WRITTEN PROBLEM - Reproduce the closing part of the entries exactly: the line with "segmentation as SVG." and all lines after it, ending with the last line, and nothing else.

MATERIAL FOR THIS TASK -
[Start]

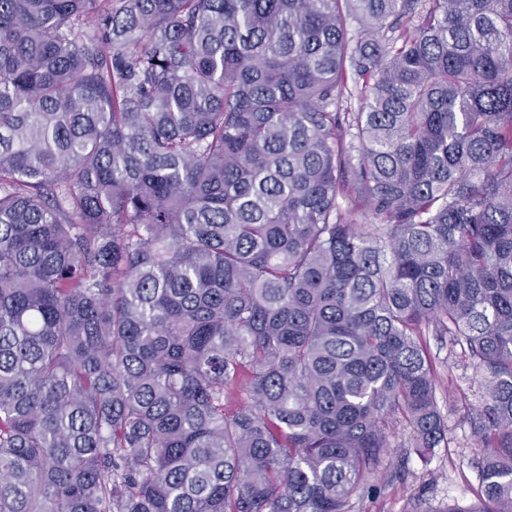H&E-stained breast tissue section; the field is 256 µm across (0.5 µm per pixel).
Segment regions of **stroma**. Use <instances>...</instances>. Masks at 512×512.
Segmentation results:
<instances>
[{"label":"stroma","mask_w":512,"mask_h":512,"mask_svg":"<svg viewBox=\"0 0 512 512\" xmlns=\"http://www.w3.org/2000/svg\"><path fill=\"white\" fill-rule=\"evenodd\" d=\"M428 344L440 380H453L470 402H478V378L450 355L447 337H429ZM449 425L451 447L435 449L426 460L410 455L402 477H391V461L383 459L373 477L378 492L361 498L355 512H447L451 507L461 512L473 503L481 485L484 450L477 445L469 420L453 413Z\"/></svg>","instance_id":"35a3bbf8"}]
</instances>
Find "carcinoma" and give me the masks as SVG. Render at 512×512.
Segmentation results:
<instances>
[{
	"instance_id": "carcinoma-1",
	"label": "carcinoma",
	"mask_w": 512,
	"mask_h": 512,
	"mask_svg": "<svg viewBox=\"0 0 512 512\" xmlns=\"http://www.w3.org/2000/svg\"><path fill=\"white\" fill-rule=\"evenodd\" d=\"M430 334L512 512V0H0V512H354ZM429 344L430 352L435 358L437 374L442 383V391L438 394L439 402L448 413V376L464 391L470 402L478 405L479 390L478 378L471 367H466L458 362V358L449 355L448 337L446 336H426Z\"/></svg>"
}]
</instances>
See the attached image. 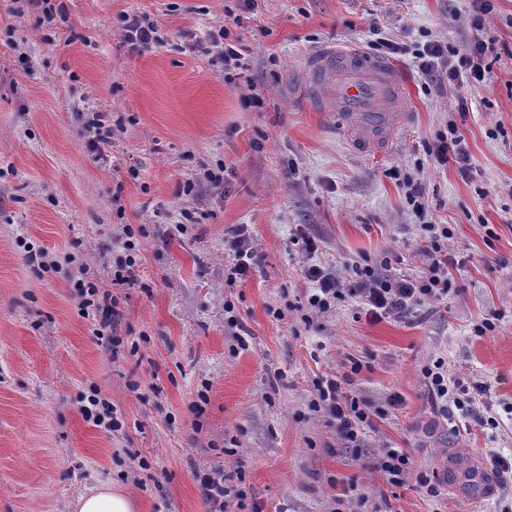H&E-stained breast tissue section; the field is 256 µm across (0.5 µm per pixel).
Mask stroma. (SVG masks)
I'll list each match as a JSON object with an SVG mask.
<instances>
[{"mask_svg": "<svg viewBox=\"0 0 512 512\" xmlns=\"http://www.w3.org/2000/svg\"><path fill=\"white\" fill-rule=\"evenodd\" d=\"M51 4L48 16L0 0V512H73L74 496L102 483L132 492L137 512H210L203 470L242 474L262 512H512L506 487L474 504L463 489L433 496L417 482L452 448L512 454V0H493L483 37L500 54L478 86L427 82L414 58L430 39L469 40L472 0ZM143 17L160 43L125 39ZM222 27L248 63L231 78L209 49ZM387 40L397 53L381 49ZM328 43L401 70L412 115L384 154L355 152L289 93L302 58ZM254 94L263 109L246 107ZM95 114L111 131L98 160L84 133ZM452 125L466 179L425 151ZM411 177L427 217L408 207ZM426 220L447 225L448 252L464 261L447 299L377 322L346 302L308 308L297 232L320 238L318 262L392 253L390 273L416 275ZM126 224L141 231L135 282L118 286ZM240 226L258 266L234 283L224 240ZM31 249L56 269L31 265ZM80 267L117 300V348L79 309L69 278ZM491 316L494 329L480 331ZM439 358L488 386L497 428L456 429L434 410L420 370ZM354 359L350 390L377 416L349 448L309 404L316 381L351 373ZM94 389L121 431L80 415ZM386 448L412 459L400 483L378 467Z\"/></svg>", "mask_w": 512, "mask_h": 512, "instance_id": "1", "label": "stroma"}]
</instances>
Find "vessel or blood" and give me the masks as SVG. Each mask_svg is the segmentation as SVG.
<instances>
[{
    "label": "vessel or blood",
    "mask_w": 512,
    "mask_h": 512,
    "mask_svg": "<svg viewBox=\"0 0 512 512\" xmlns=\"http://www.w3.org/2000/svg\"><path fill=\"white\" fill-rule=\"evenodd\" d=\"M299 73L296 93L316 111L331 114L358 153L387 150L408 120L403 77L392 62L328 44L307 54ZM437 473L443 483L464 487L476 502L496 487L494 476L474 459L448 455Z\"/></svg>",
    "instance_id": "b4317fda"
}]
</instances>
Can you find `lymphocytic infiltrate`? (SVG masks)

[End]

CORRECT ANSWER -
Find "vessel or blood" and give me the masks as SVG. Each mask_svg is the segmentation as SVG.
<instances>
[{
    "label": "vessel or blood",
    "mask_w": 512,
    "mask_h": 512,
    "mask_svg": "<svg viewBox=\"0 0 512 512\" xmlns=\"http://www.w3.org/2000/svg\"><path fill=\"white\" fill-rule=\"evenodd\" d=\"M299 73L296 93L316 111L331 114L358 153L387 150L408 120L403 77L392 62L328 44L307 54ZM437 473L443 483L464 487L476 502L496 487L494 476L474 459L448 455Z\"/></svg>",
    "instance_id": "b4317fda"
}]
</instances>
Can you find `lymphocytic infiltrate`? (SVG masks)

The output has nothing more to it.